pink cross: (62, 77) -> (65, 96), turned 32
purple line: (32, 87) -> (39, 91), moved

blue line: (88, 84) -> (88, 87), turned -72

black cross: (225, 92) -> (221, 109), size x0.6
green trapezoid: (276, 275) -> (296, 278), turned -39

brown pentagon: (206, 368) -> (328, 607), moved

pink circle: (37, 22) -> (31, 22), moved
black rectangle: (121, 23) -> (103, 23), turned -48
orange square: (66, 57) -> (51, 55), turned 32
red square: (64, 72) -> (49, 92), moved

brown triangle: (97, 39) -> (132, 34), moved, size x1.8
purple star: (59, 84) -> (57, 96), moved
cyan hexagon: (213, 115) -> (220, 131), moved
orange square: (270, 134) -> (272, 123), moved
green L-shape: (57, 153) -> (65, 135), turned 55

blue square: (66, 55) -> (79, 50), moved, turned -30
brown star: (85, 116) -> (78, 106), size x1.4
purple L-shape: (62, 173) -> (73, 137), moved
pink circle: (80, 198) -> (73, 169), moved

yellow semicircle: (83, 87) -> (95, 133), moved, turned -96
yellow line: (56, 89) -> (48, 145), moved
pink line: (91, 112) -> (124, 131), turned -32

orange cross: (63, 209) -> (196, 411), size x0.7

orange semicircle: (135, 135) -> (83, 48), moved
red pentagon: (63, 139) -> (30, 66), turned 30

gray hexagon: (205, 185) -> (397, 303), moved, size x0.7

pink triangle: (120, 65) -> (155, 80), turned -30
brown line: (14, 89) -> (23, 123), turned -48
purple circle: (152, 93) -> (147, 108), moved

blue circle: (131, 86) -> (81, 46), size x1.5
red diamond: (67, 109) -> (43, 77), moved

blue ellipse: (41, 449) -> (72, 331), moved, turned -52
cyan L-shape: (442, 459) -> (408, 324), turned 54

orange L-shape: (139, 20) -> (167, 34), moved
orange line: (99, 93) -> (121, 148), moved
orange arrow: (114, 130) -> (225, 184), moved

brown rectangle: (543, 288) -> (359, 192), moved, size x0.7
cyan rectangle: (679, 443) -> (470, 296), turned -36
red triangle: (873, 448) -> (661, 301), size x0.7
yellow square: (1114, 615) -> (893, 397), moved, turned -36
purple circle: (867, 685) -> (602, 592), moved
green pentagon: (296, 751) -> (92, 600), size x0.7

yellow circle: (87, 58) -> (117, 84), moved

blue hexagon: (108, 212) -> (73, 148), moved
■ ■ ■ ■
## About this task:
Whatever appears in the material must be set down again, word for word.

## Answer:
pink cross: (62, 77) -> (65, 96), turned 32
purple line: (32, 87) -> (39, 91), moved

blue line: (88, 84) -> (88, 87), turned -72

black cross: (225, 92) -> (221, 109), size x0.6
green trapezoid: (276, 275) -> (296, 278), turned -39

brown pentagon: (206, 368) -> (328, 607), moved

pink circle: (37, 22) -> (31, 22), moved
black rectangle: (121, 23) -> (103, 23), turned -48
orange square: (66, 57) -> (51, 55), turned 32
red square: (64, 72) -> (49, 92), moved

brown triangle: (97, 39) -> (132, 34), moved, size x1.8
purple star: (59, 84) -> (57, 96), moved
cyan hexagon: (213, 115) -> (220, 131), moved
orange square: (270, 134) -> (272, 123), moved
green L-shape: (57, 153) -> (65, 135), turned 55

blue square: (66, 55) -> (79, 50), moved, turned -30
brown star: (85, 116) -> (78, 106), size x1.4
purple L-shape: (62, 173) -> (73, 137), moved
pink circle: (80, 198) -> (73, 169), moved

yellow semicircle: (83, 87) -> (95, 133), moved, turned -96
yellow line: (56, 89) -> (48, 145), moved
pink line: (91, 112) -> (124, 131), turned -32

orange cross: (63, 209) -> (196, 411), size x0.7

orange semicircle: (135, 135) -> (83, 48), moved
red pentagon: (63, 139) -> (30, 66), turned 30

gray hexagon: (205, 185) -> (397, 303), moved, size x0.7

pink triangle: (120, 65) -> (155, 80), turned -30
brown line: (14, 89) -> (23, 123), turned -48
purple circle: (152, 93) -> (147, 108), moved

blue circle: (131, 86) -> (81, 46), size x1.5
red diamond: (67, 109) -> (43, 77), moved

blue ellipse: (41, 449) -> (72, 331), moved, turned -52
cyan L-shape: (442, 459) -> (408, 324), turned 54

orange L-shape: (139, 20) -> (167, 34), moved
orange line: (99, 93) -> (121, 148), moved
orange arrow: (114, 130) -> (225, 184), moved

brown rectangle: (543, 288) -> (359, 192), moved, size x0.7
cyan rectangle: (679, 443) -> (470, 296), turned -36
red triangle: (873, 448) -> (661, 301), size x0.7
yellow square: (1114, 615) -> (893, 397), moved, turned -36
purple circle: (867, 685) -> (602, 592), moved
green pentagon: (296, 751) -> (92, 600), size x0.7

yellow circle: (87, 58) -> (117, 84), moved

blue hexagon: (108, 212) -> (73, 148), moved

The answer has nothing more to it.